» PROBLEM DETAILS
Only the pictures should be left out; repeat the rest of the data exactly.

» DATASET EXTRACT
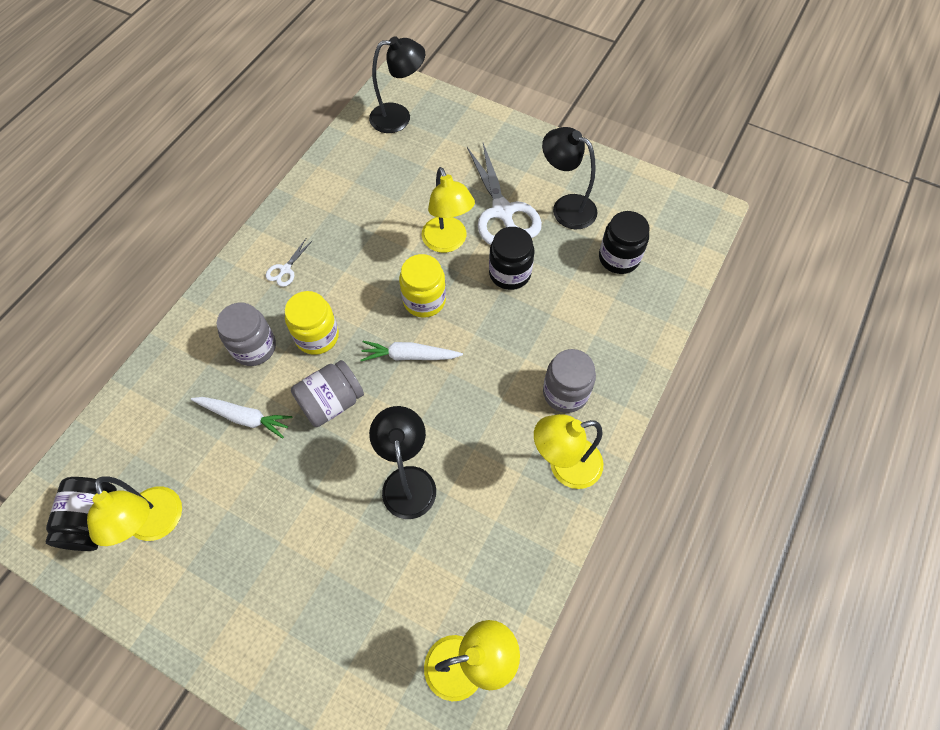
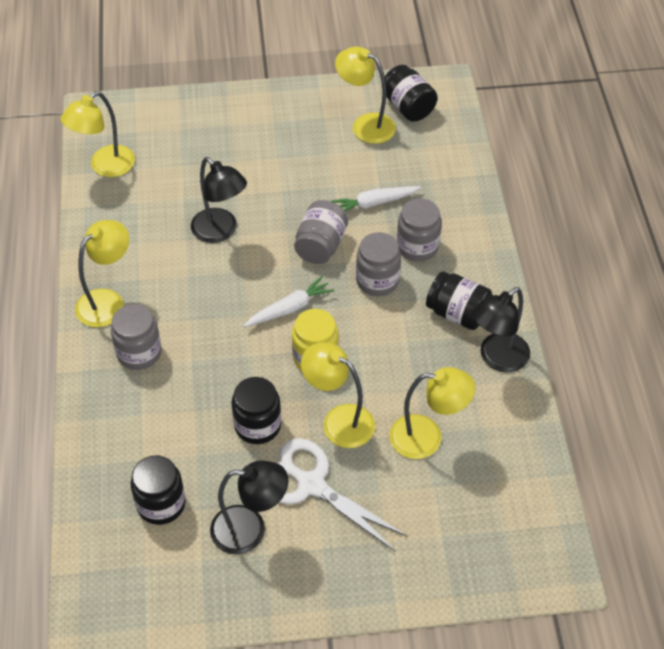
camera: 145 degrees right, 10 degrees down
(285, 270) = (457, 313): white scissors -> black jar
(317, 336) = (377, 281): yellow jar -> grey jar
(397, 196) = (427, 437): none -> yellow lamp
(399, 117) = (512, 530): black lamp -> black lamp (497, 359)

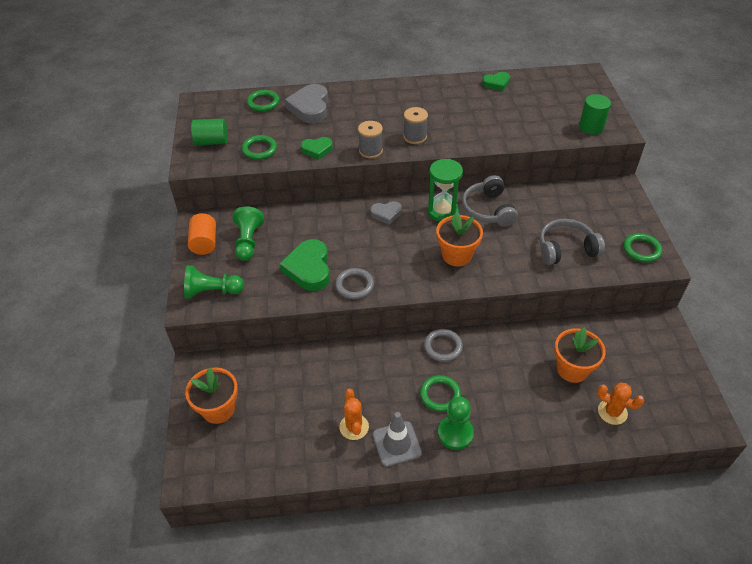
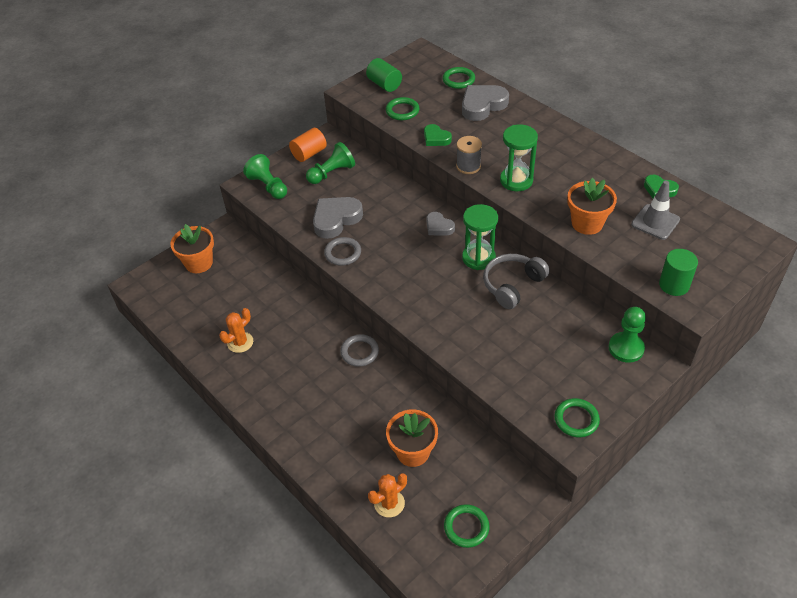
camera: 55 degrees right, 0 degrees up
(309, 268) = (336, 219): green heart -> grey heart
(397, 444) = (244, 375): grey traffic cone -> grey traffic cone (655, 222)
(415, 137) = (516, 180): grey spool -> green hourglass
(440, 395) = (310, 376): green ring -> green ring (466, 527)
(455, 433) = (281, 405): green pawn -> green pawn (626, 348)
(456, 255) = (435, 294): orange flower pot -> orange flower pot (587, 223)
(566, 249) = (517, 362): grey headphones -> none
(612, 412) = (389, 503): orange cactus -> orange cactus turned 60 degrees clockwise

» EXERCISE SOLUTION
camera: 145 degrees right, 10 degrees down
(285, 270) = (457, 313): white scissors -> black jar
(317, 336) = (377, 281): yellow jar -> grey jar
(397, 196) = (427, 437): none -> yellow lamp
(399, 117) = (512, 530): black lamp -> black lamp (497, 359)

camera: 55 degrees right, 0 degrees up
(309, 268) = (336, 219): green heart -> grey heart
(397, 444) = (244, 375): grey traffic cone -> grey traffic cone (655, 222)
(415, 137) = (516, 180): grey spool -> green hourglass
(440, 395) = (310, 376): green ring -> green ring (466, 527)
(455, 433) = (281, 405): green pawn -> green pawn (626, 348)
(456, 255) = (435, 294): orange flower pot -> orange flower pot (587, 223)
(566, 249) = (517, 362): grey headphones -> none
(612, 412) = (389, 503): orange cactus -> orange cactus turned 60 degrees clockwise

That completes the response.